Records for this task:

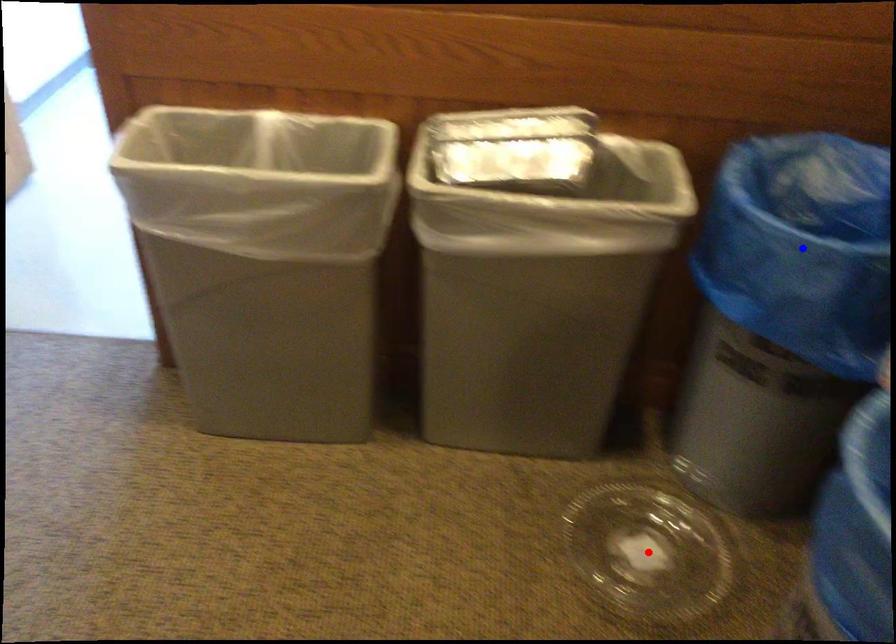
Question: In the image, two points are highlighted. Which point is nearer to the camera? Reply with the corresponding letter.

Choices:
 (A) blue point
 (B) red point

Answer: (A)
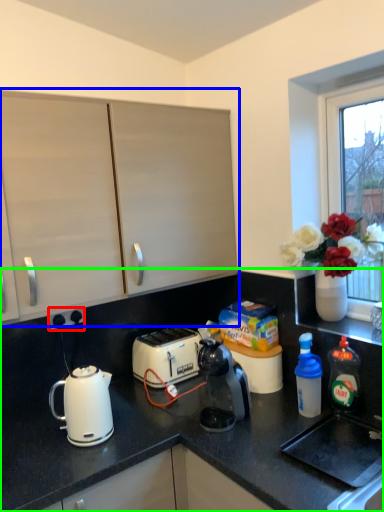
Question: Which object is positioned farthest from electric outlet (highlighted by a red box)? Select from cabinetry (highlighted by a blue box) and countertop (highlighted by a green box).

Choices:
 (A) cabinetry
 (B) countertop

Answer: (A)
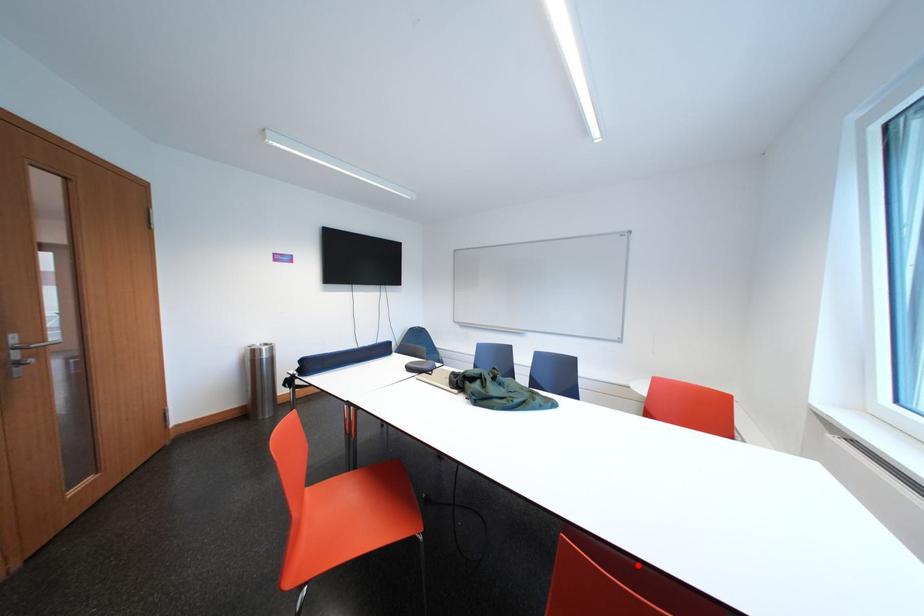
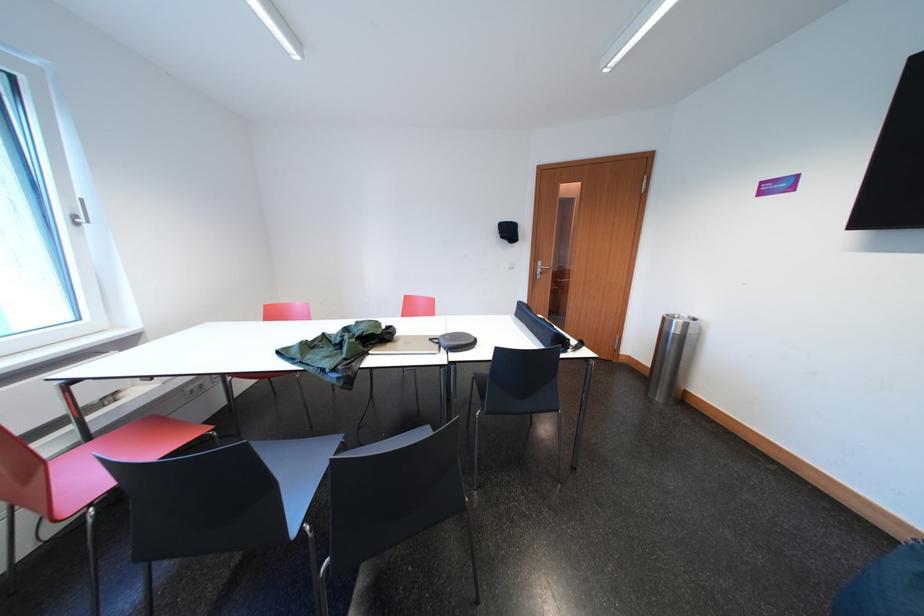
Question: I am providing you with two images of the same scene from different viewpoints. A red point is marked on the first image. Can you still see the location of the red point in image 2?

Choices:
 (A) Yes
 (B) No

Answer: (B)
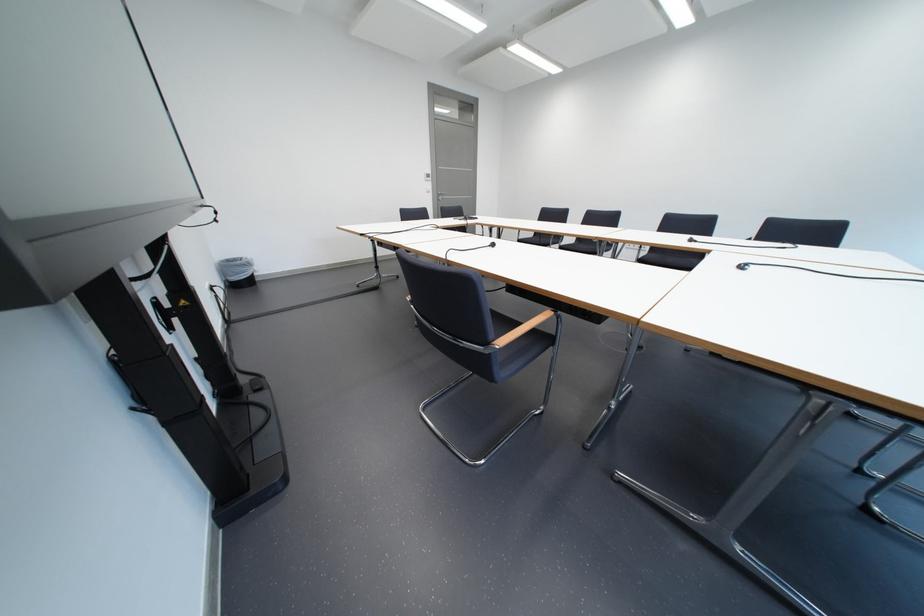
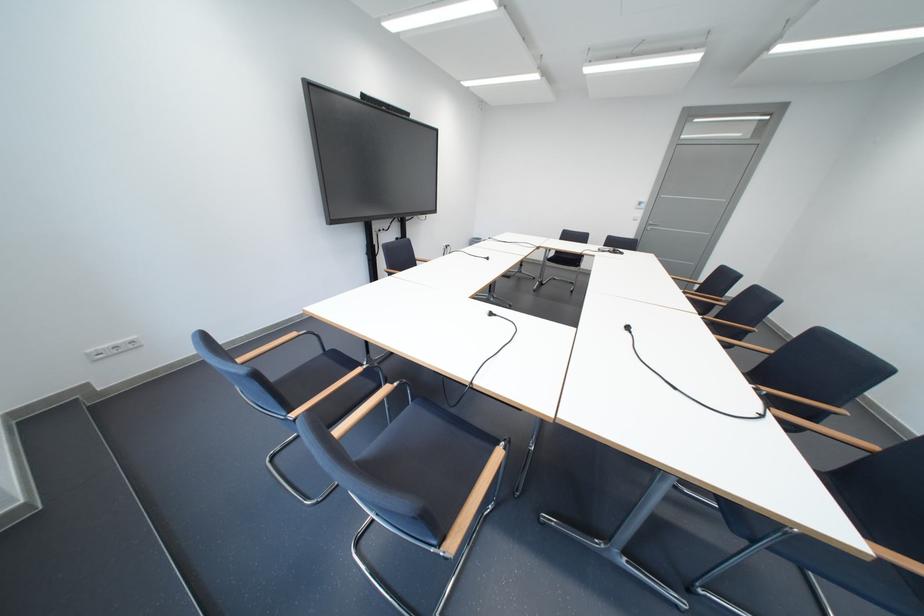
Find the pixel in the second image that matches point (755, 268) in the first image.

(503, 315)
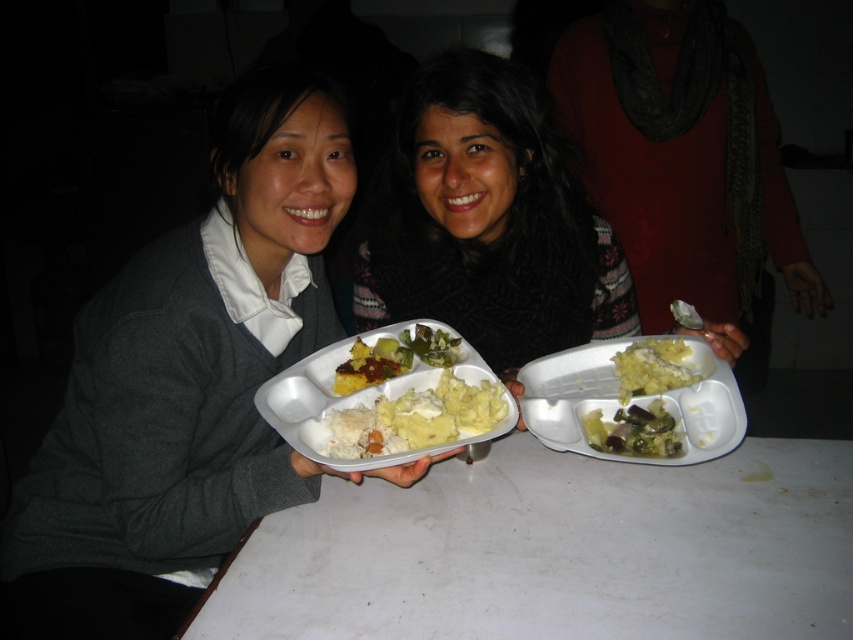
Between white creamy mashed potatoes at center and green matte mashed potatoes at center, which one has more height?

white creamy mashed potatoes at center is taller.

Does white creamy mashed potatoes at center appear on the right side of green matte mashed potatoes at center?

No, white creamy mashed potatoes at center is not to the right of green matte mashed potatoes at center.

Between point (473, 429) and point (613, 355), which one is positioned behind?

Point (613, 355)

The image size is (853, 640). I want to click on white creamy mashed potatoes at center, so click(416, 419).

Who is lower down, yellowish matte food at center or white creamy mashed potatoes at center?

white creamy mashed potatoes at center is lower down.

Does yellowish matte food at center lie in front of white creamy mashed potatoes at center?

No, yellowish matte food at center is behind white creamy mashed potatoes at center.

What do you see at coordinates (631, 400) in the screenshot? I see `yellowish matte food at center` at bounding box center [631, 400].

Where is `yellowish matte food at center`? yellowish matte food at center is located at coordinates (631, 400).

Which is in front, point (724, 381) or point (662, 403)?

Positioned in front is point (724, 381).

Where is `yellowish matte food at center`? yellowish matte food at center is located at coordinates (631, 400).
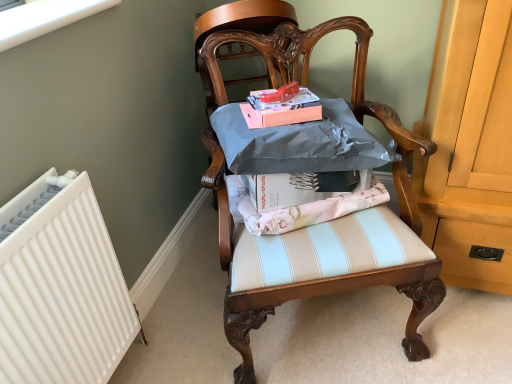
The height and width of the screenshot is (384, 512). I want to click on empty space that is ontop of matte pink magazine at center (from a real-world perspective), so click(x=281, y=94).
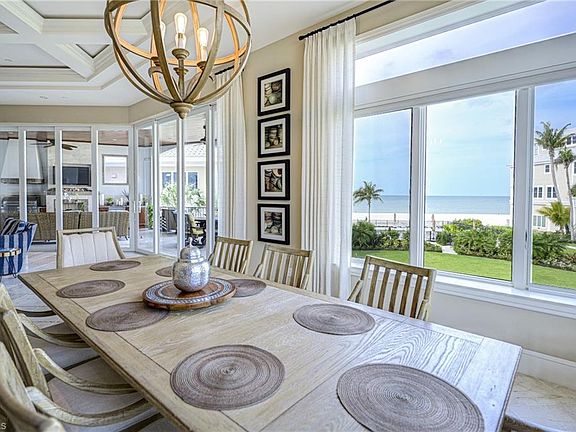
The image size is (576, 432). Find the location of `tea pot`. tea pot is located at coordinates click(178, 301).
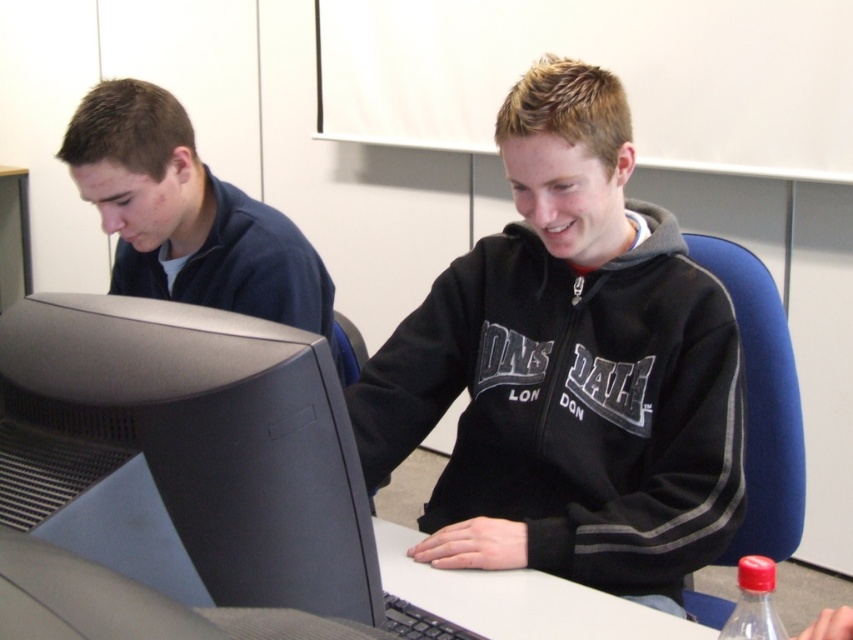
In the scene shown: You are a tailor who needs to determine which garment requires more fabric for alterations. Based on the scene, which item between the black fleece sweatshirt at center and the matte blue shirt at left needs more fabric due to its larger size?

The black fleece sweatshirt at center requires more fabric because it is wider than the matte blue shirt at left.

From the picture: You are a photographer taking a picture of the scene. You want to focus on the black matte computer monitor at left and the red plastic bottle at lower right. Which object should you adjust your camera focus on first to ensure both are in focus?

The black matte computer monitor at left is closer to the viewer than the red plastic bottle at lower right. To ensure both are in focus, you should focus on the black matte computer monitor at left first, as it is closer and adjusting focus from near to far can help capture both objects within the depth of field.

You are a delivery robot with a package that is 24 inches long. You need to place it between the black matte computer monitor at left and the red plastic bottle at lower right. Is there enough space for the package?

The distance between the black matte computer monitor at left and the red plastic bottle at lower right is 22.55 inches. Since the package is 24 inches long, it is longer than the available space, so the package cannot fit between them.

Given exercise: Reproduce the part of the listing above that begins with the line containing "The image size is (853, 640)." and ends with the line containing "What do you", including both of those lines.

Exercise output:
The image size is (853, 640). I want to click on white creamy mashed potatoes at center, so click(416, 419).

Who is lower down, yellowish matte food at center or white creamy mashed potatoes at center?

white creamy mashed potatoes at center is lower down.

Does yellowish matte food at center lie in front of white creamy mashed potatoes at center?

No, yellowish matte food at center is behind white creamy mashed potatoes at center.

What do you see at coordinates (631, 400) in the screenshot? I see `yellowish matte food at center` at bounding box center [631, 400].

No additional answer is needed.